PROBLEM TO SOLVE ▸ Pull out of the data below the stretch of lines bounded by the one containing "camera: 10 degrees left, 5 degrees up" and the one containing "(741, 355) = (738, 334): none", both bounds included, unchanged.

(DATASET Opens)

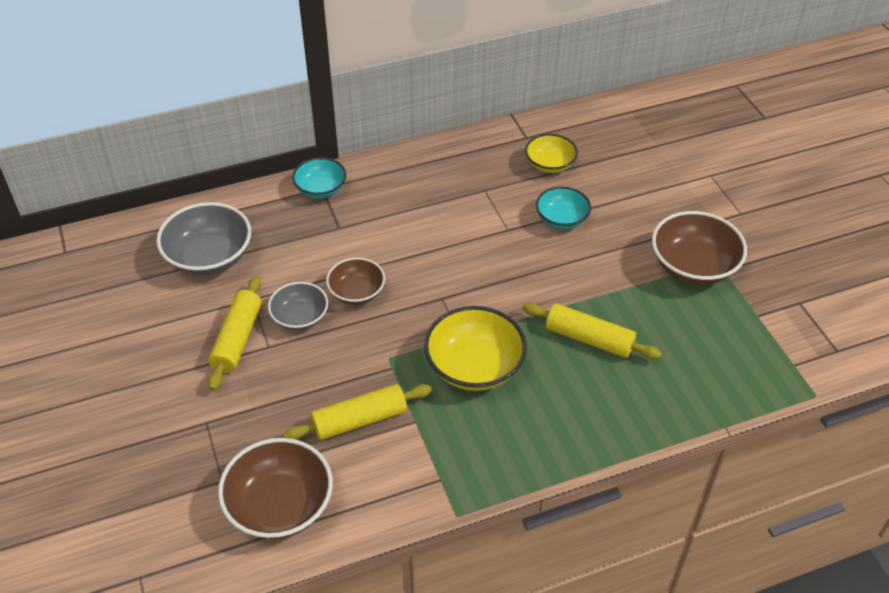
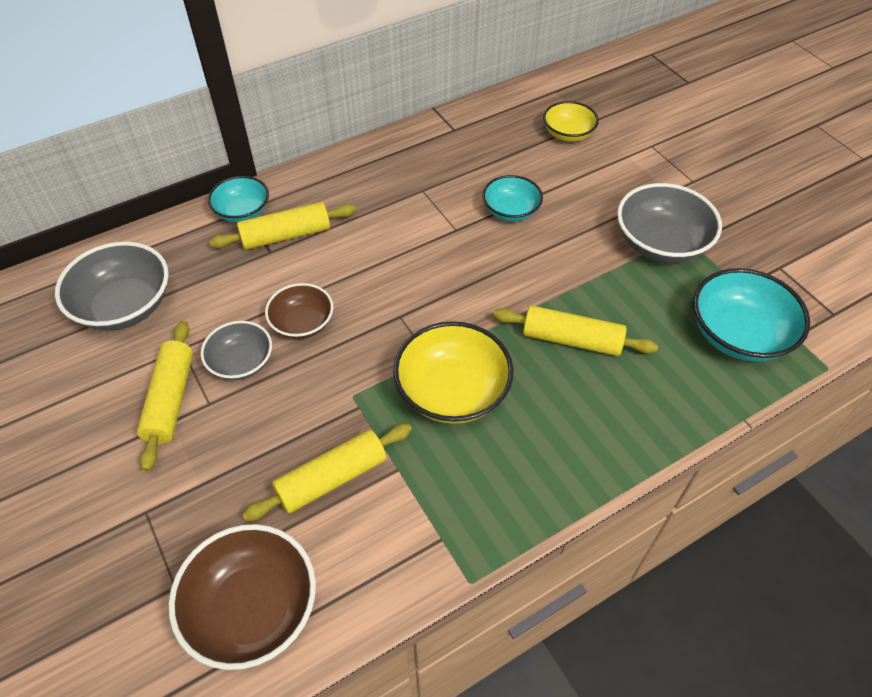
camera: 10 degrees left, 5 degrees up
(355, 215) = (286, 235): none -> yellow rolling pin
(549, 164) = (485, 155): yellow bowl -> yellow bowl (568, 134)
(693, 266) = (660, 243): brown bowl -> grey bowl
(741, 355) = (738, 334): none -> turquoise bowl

(DATASET Closes)
(DATASET Opens)

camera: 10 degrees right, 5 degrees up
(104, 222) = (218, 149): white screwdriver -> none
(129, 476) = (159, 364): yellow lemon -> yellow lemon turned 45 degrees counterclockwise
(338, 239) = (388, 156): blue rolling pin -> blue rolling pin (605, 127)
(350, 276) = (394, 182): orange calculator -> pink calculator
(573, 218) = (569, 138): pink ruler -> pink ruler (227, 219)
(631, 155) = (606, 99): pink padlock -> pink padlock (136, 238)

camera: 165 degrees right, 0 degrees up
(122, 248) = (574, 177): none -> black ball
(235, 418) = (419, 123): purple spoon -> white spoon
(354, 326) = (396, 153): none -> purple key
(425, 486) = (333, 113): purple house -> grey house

(DATASET Closes)
(DATASET Opens)

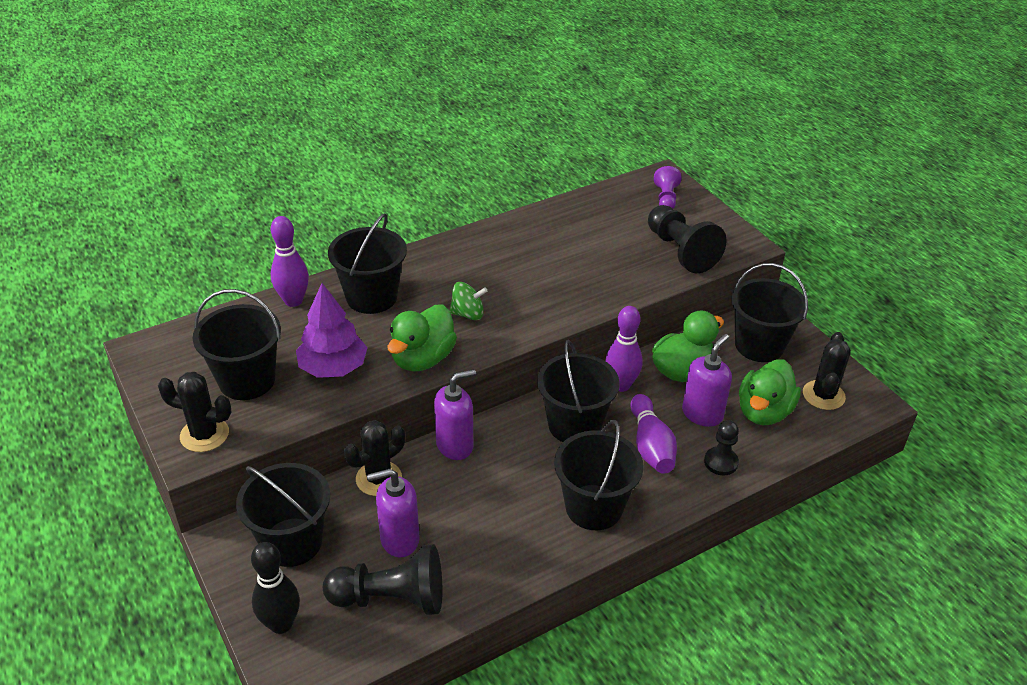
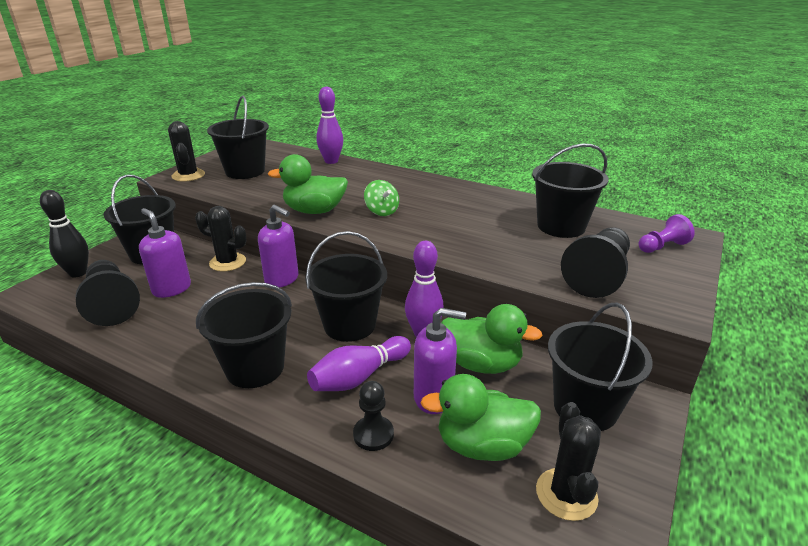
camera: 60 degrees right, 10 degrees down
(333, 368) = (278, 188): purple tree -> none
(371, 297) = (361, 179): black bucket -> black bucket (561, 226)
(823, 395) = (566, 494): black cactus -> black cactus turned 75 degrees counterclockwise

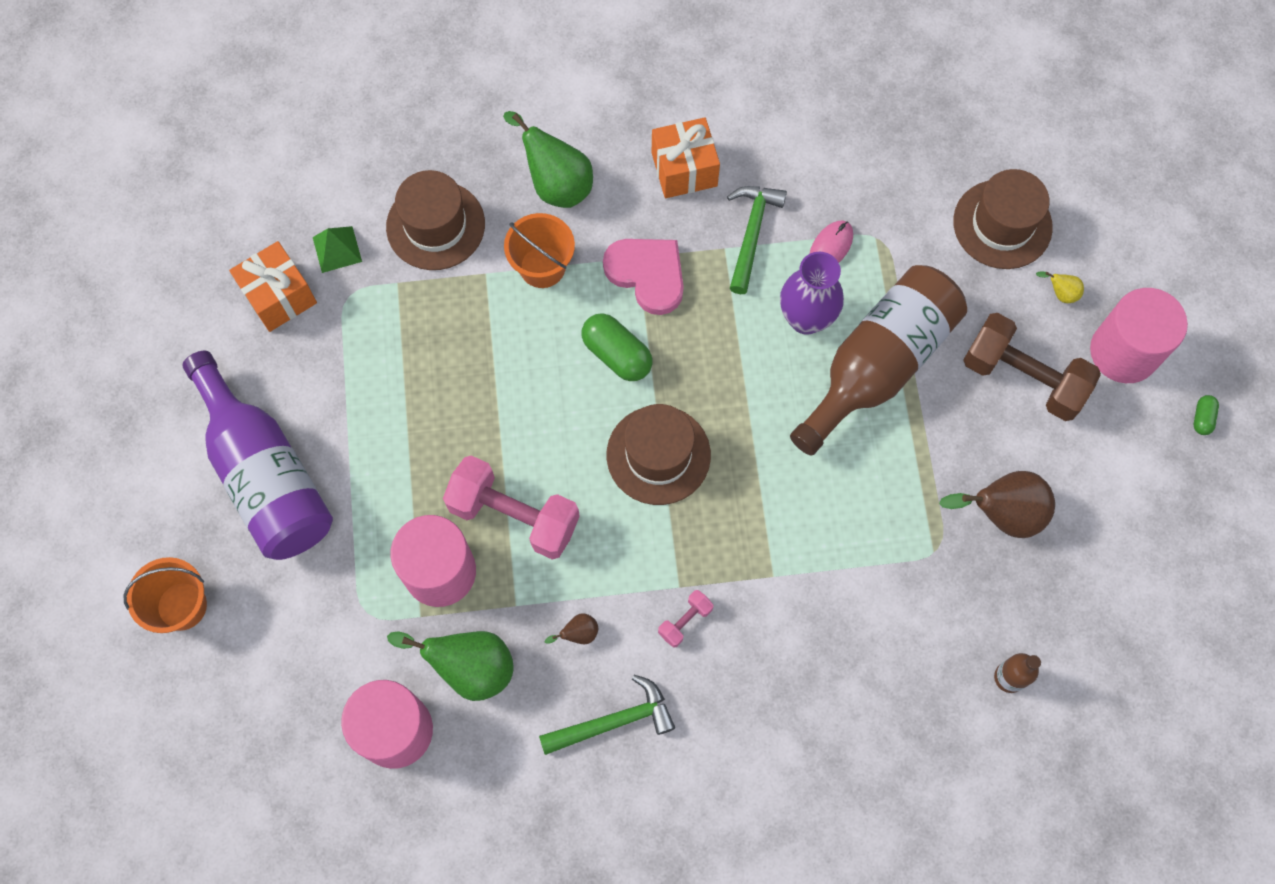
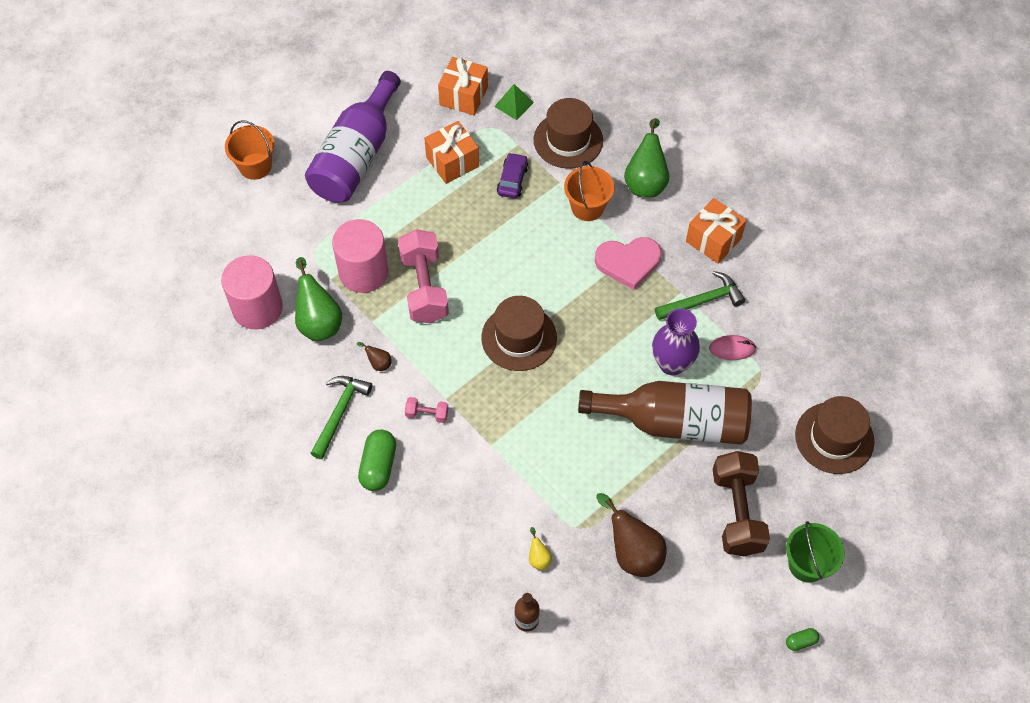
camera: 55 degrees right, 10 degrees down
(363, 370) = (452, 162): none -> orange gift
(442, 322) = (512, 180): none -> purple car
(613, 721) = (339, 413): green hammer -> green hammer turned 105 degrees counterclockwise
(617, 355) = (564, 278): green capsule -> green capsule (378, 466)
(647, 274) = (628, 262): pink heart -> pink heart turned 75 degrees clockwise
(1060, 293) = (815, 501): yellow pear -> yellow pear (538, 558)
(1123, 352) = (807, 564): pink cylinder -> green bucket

(DATASET Closes)

TASK OUTPUT ▸
camera: 10 degrees left, 5 degrees up
(355, 215) = (286, 235): none -> yellow rolling pin
(549, 164) = (485, 155): yellow bowl -> yellow bowl (568, 134)
(693, 266) = (660, 243): brown bowl -> grey bowl
(741, 355) = (738, 334): none -> turquoise bowl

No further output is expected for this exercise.